TASK DESCRIPTION — Convert everything in the listing from the line containing "Between gray puffy jacket at center and black plastic" down to the line containing "on (532, 412)." into a Markdown table with the columns Row and Line, leaving out blank lines.

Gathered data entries
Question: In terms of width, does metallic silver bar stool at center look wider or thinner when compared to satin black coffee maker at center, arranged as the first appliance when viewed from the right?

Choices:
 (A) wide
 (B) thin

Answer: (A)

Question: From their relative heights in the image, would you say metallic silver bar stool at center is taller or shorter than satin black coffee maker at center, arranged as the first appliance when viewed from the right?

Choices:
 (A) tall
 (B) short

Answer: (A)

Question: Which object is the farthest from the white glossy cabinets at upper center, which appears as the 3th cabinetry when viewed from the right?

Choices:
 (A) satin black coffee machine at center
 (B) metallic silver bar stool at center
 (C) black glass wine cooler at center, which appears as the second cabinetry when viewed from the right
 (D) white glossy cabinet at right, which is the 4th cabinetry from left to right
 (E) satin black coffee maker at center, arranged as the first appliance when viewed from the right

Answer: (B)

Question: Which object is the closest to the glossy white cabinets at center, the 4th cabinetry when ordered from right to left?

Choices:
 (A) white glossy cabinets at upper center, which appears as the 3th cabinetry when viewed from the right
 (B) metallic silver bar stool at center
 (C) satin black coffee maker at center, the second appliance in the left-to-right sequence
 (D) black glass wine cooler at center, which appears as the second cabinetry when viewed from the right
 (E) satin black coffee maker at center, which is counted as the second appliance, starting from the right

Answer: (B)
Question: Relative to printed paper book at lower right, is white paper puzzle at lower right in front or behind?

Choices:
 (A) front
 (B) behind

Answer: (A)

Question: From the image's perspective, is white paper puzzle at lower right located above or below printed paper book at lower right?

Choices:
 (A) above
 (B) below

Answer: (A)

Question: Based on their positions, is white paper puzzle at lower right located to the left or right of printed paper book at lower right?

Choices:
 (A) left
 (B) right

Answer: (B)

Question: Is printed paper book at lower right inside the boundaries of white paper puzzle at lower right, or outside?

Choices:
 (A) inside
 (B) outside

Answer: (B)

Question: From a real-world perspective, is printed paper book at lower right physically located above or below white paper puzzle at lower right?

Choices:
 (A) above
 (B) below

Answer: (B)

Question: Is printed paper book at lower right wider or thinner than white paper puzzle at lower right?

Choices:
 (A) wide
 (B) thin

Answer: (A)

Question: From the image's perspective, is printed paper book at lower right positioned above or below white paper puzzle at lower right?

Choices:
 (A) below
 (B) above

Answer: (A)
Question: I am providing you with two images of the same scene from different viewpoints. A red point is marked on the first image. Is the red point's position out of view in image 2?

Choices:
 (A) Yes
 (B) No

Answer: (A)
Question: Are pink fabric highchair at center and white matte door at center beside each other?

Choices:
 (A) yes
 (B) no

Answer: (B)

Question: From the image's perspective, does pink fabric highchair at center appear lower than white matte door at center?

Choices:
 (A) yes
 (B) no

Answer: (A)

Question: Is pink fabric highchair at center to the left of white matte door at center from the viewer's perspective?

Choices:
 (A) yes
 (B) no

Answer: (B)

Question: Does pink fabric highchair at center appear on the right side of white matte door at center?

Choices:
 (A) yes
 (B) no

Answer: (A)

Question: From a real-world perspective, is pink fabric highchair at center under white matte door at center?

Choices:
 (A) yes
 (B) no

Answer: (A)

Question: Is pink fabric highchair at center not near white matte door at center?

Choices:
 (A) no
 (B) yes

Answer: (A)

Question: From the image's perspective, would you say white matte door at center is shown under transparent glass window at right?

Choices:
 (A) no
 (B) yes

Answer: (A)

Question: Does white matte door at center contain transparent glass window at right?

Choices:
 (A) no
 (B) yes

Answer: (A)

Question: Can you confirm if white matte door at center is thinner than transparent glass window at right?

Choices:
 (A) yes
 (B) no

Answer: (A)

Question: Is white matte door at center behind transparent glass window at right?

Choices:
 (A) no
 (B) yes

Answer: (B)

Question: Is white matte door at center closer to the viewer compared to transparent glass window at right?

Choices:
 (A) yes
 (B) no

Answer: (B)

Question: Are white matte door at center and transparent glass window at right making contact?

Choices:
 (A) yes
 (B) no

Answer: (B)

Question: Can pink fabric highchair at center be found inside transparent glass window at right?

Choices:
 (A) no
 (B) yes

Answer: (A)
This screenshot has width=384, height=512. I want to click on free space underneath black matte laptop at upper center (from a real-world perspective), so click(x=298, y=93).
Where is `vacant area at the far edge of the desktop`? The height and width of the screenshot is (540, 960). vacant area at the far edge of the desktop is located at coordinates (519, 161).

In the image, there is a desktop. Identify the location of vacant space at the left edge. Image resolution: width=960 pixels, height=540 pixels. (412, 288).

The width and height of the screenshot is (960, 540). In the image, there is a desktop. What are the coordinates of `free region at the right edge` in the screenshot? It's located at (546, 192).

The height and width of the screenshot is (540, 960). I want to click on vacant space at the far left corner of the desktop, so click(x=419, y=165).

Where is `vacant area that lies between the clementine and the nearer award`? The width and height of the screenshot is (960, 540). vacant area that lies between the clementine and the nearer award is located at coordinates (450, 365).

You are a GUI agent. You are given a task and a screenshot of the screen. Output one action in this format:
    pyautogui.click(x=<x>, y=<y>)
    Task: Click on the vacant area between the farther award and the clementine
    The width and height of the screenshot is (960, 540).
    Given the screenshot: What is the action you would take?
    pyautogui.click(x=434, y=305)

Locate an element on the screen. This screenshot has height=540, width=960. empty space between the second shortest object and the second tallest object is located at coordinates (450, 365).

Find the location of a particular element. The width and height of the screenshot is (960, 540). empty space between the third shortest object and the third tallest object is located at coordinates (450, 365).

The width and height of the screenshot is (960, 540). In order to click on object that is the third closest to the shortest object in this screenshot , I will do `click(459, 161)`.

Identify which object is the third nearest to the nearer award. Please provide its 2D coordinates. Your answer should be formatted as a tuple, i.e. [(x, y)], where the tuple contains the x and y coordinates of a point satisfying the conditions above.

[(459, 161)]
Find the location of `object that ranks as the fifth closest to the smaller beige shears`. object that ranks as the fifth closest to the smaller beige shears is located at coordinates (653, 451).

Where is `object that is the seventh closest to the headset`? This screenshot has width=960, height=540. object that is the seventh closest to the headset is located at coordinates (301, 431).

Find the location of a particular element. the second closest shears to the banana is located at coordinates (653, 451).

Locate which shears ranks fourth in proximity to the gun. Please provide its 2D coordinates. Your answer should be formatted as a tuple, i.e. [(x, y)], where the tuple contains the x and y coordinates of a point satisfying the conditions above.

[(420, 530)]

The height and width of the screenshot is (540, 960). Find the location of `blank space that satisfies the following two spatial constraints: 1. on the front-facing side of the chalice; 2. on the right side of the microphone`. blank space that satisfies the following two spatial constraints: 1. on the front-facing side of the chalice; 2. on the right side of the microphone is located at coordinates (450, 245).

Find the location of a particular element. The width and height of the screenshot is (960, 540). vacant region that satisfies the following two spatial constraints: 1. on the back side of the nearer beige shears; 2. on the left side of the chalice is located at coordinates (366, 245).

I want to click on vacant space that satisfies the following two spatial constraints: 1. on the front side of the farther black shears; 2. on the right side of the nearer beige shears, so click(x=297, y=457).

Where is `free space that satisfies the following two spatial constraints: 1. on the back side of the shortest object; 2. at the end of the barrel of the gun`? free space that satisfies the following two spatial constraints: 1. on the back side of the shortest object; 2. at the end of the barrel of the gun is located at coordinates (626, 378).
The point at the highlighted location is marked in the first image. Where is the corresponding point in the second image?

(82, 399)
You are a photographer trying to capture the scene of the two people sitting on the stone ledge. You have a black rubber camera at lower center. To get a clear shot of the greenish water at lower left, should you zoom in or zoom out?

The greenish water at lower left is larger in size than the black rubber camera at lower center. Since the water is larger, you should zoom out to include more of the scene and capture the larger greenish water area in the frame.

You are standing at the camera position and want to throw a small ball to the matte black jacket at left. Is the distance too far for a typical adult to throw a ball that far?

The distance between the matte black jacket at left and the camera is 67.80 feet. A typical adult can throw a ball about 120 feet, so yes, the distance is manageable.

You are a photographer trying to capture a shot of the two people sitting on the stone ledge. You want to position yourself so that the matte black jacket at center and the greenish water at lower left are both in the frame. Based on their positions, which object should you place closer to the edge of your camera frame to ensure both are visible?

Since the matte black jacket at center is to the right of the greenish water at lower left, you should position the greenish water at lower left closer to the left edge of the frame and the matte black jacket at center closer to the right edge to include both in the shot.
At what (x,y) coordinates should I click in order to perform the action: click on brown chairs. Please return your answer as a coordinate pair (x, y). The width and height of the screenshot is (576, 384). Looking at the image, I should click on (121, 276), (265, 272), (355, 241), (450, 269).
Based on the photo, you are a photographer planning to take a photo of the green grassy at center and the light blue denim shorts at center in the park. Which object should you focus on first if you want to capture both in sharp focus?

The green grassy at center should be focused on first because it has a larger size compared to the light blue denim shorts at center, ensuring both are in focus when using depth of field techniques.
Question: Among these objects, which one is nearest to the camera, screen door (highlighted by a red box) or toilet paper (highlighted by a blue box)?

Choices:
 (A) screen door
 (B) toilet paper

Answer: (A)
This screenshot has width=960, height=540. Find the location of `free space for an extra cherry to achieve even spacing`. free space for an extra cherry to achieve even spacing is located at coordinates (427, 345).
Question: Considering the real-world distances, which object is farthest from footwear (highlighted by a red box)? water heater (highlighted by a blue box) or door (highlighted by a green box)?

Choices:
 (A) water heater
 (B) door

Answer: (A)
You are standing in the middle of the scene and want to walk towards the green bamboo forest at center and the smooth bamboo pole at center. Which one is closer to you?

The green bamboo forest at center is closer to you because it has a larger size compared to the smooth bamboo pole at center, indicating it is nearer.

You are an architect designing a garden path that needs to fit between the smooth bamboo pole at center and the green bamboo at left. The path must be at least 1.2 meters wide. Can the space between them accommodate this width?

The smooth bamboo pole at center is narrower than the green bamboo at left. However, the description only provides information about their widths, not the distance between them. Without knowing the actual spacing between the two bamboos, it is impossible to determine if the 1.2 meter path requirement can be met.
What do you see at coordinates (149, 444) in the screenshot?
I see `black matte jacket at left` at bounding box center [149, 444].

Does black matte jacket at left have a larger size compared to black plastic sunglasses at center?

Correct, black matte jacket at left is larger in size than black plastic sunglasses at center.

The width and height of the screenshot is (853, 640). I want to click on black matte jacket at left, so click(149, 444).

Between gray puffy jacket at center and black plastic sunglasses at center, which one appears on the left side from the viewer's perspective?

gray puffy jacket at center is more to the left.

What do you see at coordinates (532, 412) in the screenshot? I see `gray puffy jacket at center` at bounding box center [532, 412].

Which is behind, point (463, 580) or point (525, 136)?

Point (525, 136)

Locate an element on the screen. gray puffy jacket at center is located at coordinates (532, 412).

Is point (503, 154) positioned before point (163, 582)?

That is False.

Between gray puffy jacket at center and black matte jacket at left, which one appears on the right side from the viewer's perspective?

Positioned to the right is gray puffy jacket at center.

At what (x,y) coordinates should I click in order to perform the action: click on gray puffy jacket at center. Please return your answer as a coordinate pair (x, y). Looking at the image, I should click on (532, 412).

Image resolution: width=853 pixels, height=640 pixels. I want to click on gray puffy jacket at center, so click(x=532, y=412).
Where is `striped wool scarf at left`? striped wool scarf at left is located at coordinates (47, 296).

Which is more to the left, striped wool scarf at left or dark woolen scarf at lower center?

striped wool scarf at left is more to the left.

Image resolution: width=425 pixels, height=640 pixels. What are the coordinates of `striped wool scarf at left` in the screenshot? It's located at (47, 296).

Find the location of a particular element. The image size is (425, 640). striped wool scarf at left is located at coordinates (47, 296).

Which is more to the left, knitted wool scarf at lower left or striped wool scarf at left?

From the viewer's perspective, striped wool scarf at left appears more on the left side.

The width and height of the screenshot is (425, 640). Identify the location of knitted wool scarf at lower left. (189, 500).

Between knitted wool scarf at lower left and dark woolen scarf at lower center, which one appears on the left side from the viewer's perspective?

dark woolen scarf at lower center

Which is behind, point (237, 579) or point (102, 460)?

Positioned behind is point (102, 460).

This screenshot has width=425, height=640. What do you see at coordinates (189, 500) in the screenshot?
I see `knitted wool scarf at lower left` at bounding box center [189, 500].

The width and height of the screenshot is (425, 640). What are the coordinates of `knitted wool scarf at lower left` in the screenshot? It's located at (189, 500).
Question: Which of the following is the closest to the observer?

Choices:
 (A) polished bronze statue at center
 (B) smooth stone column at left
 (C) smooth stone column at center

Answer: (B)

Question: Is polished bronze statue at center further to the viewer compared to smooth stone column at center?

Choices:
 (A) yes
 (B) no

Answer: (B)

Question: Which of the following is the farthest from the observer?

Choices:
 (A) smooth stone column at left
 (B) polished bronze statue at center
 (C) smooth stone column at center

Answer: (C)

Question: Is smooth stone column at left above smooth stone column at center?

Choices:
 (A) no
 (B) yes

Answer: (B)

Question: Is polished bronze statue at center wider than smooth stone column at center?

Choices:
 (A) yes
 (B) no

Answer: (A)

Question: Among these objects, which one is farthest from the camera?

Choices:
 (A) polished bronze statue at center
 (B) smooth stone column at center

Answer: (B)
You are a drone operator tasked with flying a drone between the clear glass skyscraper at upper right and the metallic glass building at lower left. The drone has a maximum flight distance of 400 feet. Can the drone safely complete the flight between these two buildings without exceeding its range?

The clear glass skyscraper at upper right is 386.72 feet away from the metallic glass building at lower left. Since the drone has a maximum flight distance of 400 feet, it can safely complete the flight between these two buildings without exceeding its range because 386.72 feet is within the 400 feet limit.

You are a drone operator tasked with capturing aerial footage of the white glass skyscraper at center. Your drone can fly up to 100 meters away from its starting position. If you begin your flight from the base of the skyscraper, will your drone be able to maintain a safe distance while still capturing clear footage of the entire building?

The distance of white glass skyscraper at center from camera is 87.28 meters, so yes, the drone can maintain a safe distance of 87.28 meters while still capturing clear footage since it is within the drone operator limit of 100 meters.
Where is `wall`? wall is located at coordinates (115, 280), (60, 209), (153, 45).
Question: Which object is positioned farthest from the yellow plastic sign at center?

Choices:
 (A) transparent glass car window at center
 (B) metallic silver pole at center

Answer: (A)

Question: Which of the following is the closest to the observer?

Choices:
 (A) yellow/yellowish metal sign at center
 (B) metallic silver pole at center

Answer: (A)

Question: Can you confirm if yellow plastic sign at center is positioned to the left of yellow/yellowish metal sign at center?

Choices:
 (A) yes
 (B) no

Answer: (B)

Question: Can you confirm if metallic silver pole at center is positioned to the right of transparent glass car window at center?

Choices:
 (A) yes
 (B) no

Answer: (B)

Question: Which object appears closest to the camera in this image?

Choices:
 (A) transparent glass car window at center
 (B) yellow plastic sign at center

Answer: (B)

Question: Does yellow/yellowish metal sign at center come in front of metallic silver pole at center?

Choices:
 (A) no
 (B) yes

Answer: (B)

RESPONSE TO THE TASK —
| Row | Line |
|---|---|
| 1 | Between gray puffy jacket at center and black plastic sunglasses at center, which one appears on the left side from the viewer's perspective? |
| 2 | gray puffy jacket at center is more to the left. |
| 3 | What do you see at coordinates (532, 412) in the screenshot? I see `gray puffy jacket at center` at bounding box center [532, 412]. |
| 4 | Which is behind, point (463, 580) or point (525, 136)? |
| 5 | Point (525, 136) |
| 6 | Locate an element on the screen. gray puffy jacket at center is located at coordinates (532, 412). |
| 7 | Is point (503, 154) positioned before point (163, 582)? |
| 8 | That is False. |
| 9 | Between gray puffy jacket at center and black matte jacket at left, which one appears on the right side from the viewer's perspective? |
| 10 | Positioned to the right is gray puffy jacket at center. |
| 11 | At what (x,y) coordinates should I click in order to perform the action: click on gray puffy jacket at center. Please return your answer as a coordinate pair (x, y). Looking at the image, I should click on (532, 412). |